Goal
Duplicate, word for word, the part of the records that opens with the line containing "Give the centreline" and closes with the line containing "road 2 (unclassified): [(511,174),(363,0)]", both of those lines included, and nothing beyond them.

Records supplied
════════════════════
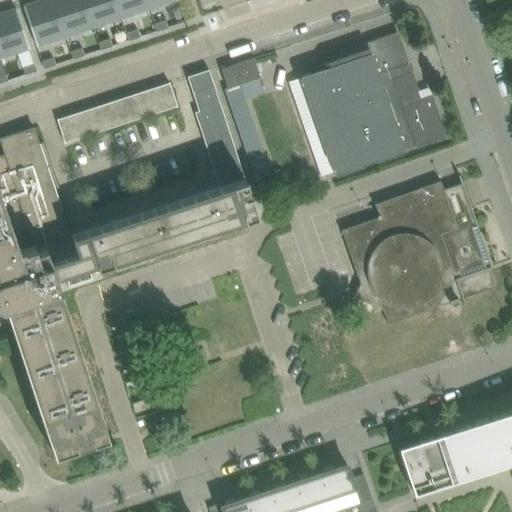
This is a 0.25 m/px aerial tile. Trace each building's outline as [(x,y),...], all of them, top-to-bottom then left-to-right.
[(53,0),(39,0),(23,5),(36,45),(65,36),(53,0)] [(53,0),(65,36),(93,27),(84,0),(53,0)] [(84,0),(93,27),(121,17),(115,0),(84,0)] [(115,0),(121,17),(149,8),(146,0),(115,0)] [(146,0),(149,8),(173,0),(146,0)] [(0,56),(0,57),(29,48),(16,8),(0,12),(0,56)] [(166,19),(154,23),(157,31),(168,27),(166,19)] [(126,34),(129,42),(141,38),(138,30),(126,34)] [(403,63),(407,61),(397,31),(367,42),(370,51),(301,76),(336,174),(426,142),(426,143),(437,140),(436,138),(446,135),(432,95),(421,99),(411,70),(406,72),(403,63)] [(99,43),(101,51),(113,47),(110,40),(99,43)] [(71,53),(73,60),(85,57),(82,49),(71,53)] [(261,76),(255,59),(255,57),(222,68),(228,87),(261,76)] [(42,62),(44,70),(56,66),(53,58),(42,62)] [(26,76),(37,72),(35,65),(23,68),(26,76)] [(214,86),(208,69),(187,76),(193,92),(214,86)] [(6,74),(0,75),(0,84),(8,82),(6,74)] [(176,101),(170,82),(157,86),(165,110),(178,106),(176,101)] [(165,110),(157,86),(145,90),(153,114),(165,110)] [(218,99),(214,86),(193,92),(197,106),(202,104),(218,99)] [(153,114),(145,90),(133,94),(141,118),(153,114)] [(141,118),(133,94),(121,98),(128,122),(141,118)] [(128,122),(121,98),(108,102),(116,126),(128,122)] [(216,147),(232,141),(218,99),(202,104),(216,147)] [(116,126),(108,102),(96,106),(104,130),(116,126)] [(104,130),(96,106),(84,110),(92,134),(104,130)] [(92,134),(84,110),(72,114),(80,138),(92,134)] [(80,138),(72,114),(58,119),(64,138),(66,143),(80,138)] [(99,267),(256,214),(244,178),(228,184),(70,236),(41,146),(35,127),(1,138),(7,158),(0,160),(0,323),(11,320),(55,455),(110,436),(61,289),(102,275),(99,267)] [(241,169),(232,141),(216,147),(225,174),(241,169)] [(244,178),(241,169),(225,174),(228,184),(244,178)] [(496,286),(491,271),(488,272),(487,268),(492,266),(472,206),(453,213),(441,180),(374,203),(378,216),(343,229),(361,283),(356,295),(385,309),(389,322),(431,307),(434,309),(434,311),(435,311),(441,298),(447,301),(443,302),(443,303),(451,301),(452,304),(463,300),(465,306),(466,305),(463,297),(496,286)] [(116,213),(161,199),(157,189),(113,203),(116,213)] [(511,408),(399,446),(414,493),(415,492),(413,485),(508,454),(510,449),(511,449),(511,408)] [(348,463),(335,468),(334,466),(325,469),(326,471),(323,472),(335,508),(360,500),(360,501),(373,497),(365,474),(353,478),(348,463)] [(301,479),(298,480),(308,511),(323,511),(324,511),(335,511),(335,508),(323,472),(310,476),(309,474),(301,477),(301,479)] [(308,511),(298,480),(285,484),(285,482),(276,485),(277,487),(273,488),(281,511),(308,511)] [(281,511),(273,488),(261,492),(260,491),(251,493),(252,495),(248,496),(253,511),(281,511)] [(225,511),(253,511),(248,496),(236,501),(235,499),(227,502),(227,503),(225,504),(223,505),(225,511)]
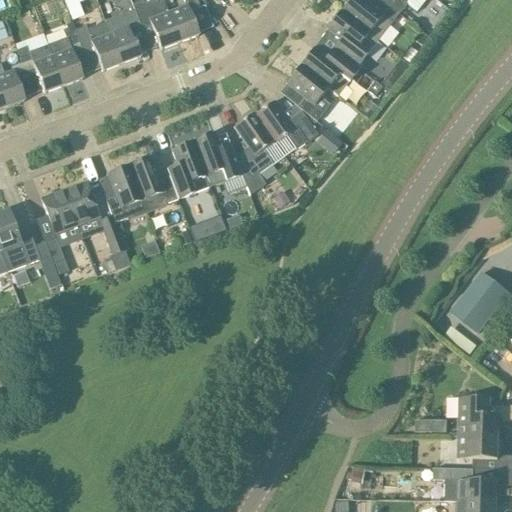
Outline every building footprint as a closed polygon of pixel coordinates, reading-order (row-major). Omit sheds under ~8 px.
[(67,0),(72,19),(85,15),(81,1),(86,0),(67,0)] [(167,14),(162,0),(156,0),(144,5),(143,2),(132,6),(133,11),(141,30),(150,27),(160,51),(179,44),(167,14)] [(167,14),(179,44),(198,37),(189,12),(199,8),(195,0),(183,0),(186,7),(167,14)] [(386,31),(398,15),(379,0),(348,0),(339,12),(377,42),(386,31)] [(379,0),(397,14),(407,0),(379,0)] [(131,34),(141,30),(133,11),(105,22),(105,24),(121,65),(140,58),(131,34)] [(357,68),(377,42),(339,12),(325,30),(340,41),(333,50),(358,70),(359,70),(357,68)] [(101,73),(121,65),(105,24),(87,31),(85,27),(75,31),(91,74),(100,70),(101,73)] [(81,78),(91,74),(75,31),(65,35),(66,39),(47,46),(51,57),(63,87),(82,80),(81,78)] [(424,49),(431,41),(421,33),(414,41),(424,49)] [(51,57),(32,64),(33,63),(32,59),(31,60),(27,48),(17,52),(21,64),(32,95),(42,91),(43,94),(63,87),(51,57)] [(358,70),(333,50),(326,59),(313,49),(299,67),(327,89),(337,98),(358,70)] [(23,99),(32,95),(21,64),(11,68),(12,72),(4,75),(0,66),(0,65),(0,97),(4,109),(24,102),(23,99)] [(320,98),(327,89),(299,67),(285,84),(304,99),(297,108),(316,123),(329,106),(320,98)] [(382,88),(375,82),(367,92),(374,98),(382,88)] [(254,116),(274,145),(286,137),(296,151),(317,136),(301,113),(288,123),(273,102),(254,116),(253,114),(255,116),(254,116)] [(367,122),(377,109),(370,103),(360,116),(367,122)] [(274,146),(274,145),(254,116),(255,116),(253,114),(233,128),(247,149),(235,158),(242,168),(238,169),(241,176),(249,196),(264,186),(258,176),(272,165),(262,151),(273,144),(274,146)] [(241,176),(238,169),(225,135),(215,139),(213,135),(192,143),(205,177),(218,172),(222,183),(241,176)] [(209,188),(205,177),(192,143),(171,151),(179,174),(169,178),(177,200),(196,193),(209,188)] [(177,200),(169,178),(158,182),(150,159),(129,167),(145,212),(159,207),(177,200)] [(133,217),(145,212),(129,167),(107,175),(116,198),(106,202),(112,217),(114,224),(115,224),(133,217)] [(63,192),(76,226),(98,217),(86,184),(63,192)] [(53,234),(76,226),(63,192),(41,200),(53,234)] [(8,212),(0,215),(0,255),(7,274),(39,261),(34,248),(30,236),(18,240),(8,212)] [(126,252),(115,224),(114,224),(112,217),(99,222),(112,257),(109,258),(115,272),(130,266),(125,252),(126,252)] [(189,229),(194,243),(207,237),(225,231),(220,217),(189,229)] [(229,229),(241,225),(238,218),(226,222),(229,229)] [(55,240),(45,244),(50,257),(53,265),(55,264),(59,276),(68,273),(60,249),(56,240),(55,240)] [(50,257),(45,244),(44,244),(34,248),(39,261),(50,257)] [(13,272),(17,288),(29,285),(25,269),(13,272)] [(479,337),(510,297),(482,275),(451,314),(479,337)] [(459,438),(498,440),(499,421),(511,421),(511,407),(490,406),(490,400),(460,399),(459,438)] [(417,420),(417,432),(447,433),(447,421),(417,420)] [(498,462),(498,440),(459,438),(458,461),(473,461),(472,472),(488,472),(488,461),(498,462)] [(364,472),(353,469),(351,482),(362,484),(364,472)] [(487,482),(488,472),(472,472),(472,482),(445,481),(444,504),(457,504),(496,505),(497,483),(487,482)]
════════════════════
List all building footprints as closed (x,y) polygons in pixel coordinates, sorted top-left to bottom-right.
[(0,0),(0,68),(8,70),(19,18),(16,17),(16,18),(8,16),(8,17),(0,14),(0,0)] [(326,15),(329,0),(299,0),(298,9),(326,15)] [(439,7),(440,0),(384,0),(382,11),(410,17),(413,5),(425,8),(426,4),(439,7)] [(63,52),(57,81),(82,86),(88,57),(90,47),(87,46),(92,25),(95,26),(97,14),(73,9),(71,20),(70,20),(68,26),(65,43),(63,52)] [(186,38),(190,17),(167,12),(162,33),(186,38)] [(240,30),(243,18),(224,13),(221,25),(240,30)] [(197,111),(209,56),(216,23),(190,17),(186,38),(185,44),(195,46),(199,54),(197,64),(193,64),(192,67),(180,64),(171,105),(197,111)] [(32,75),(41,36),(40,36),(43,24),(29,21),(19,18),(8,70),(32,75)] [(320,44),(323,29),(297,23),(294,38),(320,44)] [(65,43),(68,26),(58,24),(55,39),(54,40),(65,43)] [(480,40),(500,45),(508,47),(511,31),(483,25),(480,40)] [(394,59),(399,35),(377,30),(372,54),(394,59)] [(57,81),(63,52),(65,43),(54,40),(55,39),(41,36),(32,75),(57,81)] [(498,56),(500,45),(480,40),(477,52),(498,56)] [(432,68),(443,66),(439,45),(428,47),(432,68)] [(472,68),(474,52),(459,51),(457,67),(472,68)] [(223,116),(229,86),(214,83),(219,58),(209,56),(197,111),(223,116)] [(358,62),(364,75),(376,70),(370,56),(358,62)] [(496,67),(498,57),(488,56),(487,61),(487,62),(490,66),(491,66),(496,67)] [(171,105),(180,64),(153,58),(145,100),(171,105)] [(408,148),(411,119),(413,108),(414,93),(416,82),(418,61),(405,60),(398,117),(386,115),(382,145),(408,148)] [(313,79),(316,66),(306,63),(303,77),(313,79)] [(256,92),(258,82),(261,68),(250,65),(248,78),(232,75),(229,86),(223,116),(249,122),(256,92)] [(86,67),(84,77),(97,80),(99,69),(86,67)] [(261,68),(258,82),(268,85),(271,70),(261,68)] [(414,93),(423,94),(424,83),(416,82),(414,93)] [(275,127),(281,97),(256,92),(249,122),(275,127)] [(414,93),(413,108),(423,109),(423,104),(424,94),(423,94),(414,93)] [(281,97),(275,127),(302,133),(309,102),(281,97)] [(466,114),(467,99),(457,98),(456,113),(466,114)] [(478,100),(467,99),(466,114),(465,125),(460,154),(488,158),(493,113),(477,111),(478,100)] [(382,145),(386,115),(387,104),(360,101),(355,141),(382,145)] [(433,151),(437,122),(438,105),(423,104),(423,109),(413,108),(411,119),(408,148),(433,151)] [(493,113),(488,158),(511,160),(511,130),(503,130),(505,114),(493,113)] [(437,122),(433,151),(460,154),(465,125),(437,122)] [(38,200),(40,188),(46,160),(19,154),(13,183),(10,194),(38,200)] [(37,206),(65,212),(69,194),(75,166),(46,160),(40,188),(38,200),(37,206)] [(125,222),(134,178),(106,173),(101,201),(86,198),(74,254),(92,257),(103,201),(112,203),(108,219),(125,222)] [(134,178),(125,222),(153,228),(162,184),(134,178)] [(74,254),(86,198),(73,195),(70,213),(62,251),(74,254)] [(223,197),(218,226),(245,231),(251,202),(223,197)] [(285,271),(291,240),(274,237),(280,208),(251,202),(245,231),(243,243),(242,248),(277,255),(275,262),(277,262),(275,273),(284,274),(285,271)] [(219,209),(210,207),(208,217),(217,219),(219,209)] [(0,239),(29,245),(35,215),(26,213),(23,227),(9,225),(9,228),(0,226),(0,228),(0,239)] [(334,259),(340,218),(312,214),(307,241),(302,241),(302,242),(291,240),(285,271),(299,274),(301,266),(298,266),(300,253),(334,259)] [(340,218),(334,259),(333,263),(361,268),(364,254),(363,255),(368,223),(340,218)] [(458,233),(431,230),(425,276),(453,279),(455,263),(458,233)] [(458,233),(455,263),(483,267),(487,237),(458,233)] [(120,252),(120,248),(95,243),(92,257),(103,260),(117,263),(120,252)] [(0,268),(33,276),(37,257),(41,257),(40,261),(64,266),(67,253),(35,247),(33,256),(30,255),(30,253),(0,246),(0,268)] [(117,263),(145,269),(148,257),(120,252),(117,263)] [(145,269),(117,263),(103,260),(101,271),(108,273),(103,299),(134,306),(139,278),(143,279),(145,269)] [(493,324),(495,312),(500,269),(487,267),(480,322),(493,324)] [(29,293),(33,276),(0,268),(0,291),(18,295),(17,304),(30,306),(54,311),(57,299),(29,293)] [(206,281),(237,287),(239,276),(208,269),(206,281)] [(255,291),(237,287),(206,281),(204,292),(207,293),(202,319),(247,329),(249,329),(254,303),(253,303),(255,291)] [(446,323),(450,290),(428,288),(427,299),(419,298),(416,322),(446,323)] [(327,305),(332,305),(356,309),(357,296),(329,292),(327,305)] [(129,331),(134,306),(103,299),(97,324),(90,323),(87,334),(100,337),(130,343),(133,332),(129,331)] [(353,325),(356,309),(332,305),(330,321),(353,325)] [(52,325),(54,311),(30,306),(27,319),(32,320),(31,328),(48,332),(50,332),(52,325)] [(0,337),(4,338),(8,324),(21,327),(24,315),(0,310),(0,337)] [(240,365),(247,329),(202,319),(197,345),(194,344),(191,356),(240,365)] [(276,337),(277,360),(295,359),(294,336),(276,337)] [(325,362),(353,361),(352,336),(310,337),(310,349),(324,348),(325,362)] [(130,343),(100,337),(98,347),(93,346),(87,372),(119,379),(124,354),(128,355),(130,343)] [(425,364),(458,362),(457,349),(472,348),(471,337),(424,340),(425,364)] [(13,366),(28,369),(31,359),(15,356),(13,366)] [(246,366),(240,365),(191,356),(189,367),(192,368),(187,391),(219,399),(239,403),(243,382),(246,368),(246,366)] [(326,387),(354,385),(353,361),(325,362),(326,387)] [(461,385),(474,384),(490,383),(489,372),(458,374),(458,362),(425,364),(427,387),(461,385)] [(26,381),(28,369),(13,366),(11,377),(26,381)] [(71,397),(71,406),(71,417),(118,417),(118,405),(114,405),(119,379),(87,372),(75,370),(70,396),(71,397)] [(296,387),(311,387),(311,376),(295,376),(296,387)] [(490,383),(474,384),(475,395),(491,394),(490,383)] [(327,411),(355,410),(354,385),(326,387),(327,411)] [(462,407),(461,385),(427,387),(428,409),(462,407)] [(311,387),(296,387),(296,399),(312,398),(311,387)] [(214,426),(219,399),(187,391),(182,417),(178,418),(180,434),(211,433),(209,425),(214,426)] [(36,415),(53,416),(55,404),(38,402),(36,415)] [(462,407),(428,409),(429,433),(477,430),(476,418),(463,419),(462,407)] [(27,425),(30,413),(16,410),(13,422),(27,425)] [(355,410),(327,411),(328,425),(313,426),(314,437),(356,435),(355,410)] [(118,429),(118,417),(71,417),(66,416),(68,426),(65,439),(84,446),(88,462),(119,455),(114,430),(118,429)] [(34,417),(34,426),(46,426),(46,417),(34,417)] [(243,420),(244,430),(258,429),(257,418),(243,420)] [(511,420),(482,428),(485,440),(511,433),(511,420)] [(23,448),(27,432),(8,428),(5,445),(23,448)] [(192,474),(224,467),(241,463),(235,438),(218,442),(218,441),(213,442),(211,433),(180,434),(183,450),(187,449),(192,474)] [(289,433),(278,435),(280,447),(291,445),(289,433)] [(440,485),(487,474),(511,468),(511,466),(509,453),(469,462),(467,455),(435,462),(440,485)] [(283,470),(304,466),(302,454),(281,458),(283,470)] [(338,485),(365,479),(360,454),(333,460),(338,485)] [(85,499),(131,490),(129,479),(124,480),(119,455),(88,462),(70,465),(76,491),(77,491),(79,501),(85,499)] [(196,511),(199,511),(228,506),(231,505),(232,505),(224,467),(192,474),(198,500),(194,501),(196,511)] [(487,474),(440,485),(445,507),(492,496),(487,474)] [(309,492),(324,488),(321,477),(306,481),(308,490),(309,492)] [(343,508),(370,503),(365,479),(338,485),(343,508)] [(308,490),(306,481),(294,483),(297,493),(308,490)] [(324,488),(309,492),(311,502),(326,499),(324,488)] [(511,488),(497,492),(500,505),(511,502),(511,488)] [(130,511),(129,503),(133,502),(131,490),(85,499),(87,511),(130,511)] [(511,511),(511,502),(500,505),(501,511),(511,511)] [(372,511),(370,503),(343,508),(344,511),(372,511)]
════════════════════
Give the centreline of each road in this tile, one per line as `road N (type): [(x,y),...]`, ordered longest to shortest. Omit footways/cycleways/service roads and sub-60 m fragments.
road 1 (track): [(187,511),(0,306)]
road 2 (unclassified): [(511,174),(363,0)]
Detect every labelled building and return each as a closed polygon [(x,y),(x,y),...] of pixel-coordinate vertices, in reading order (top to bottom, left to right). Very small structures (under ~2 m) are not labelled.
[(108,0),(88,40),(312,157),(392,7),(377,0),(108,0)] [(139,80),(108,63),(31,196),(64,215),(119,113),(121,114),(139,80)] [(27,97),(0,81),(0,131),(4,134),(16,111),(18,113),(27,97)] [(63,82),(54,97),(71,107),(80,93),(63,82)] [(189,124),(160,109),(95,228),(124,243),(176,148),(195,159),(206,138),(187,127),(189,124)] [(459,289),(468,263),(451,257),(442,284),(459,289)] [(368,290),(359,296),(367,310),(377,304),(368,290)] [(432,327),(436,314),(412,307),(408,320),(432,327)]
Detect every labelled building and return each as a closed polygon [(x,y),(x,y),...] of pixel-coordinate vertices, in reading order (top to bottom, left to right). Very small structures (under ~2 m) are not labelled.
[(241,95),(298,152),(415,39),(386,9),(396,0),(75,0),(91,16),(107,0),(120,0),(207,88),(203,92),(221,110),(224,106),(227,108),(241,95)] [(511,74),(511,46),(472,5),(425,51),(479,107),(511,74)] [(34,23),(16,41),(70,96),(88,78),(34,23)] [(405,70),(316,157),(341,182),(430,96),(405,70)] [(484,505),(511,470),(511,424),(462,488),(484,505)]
════════════════════
Complete answer
Give the centreline of each road in this tile, one per line as `road N (type): [(x,y),...]`, ordered longest to shortest. Omit footways/cycleways/service roads and sub-60 m fragments.
road 1 (track): [(187,511),(0,306)]
road 2 (unclassified): [(511,174),(363,0)]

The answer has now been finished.